Requirement
Pictures do not belong in the copy; retype the records below exactly.

**** Data for this exercise

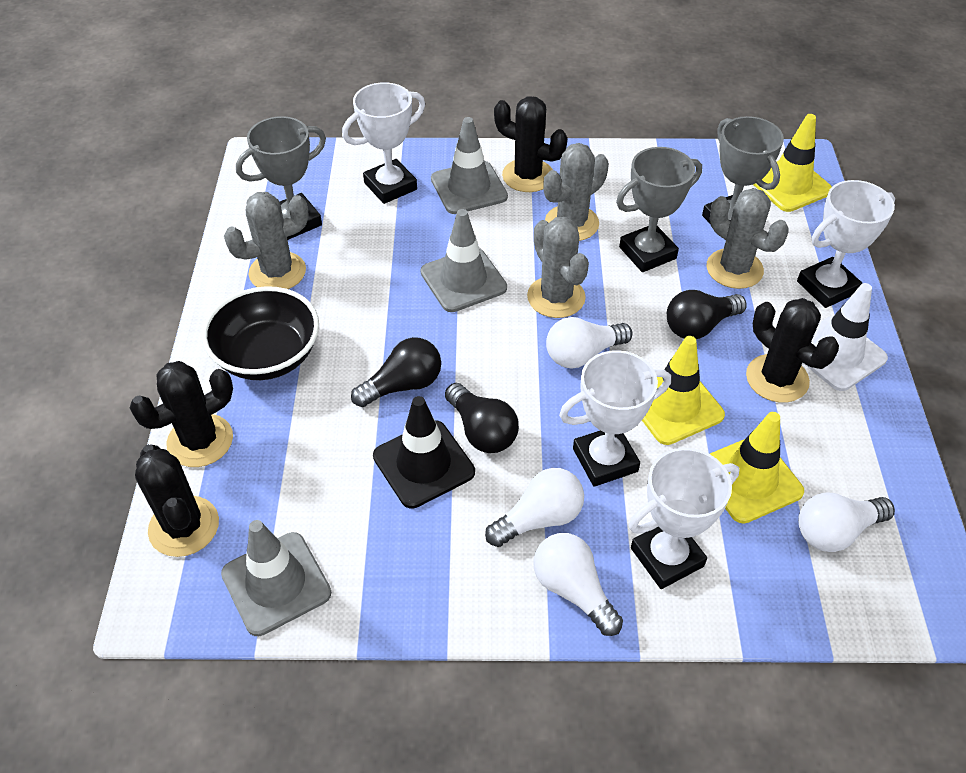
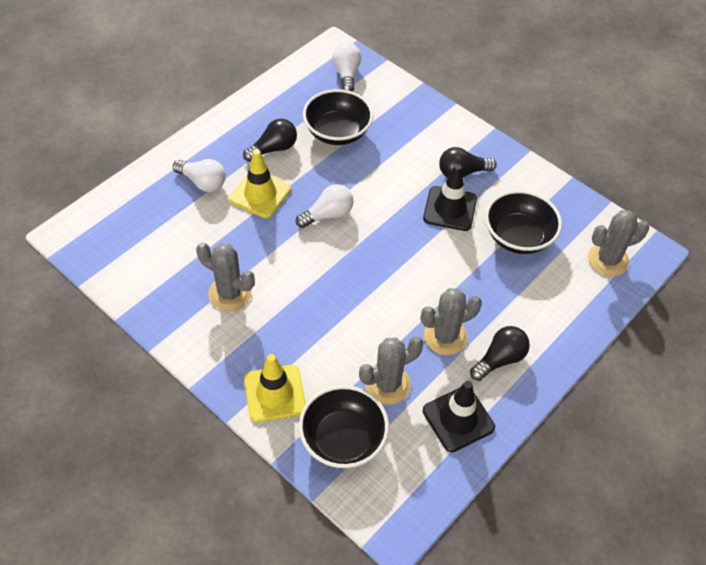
black bowl: 1 -> 3
black cactus: 4 -> 0
black traffic cone: 1 -> 2
grey traffic cone: 3 -> 0
grey trophy: 3 -> 0
white light bulb: 4 -> 3
white traffic cone: 1 -> 0
white trophy: 4 -> 0
yellow traffic cone: 3 -> 2

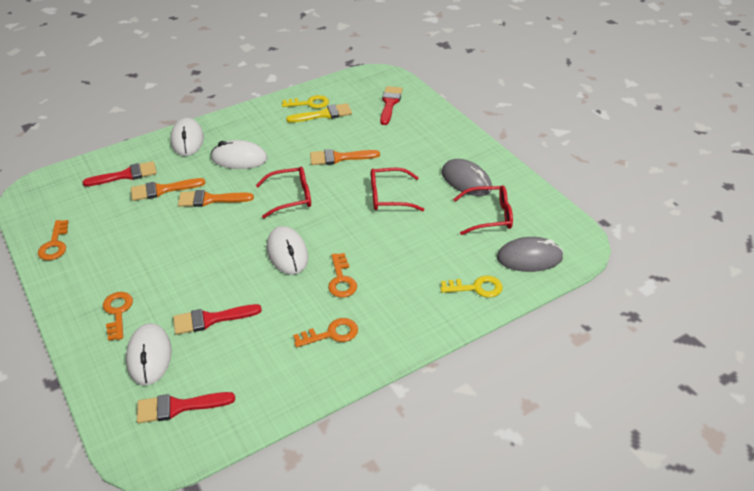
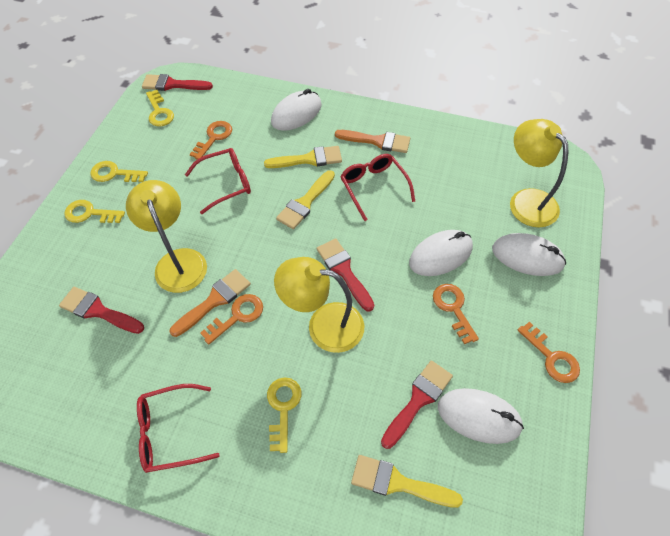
grey mouse: 2 -> 0
orange brush: 3 -> 2
yellow brush: 1 -> 3
yellow key: 2 -> 4
yellow lamp: 0 -> 3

********

Written solution
black bowl: 1 -> 3
black cactus: 4 -> 0
black traffic cone: 1 -> 2
grey traffic cone: 3 -> 0
grey trophy: 3 -> 0
white light bulb: 4 -> 3
white traffic cone: 1 -> 0
white trophy: 4 -> 0
yellow traffic cone: 3 -> 2

grey mouse: 2 -> 0
orange brush: 3 -> 2
yellow brush: 1 -> 3
yellow key: 2 -> 4
yellow lamp: 0 -> 3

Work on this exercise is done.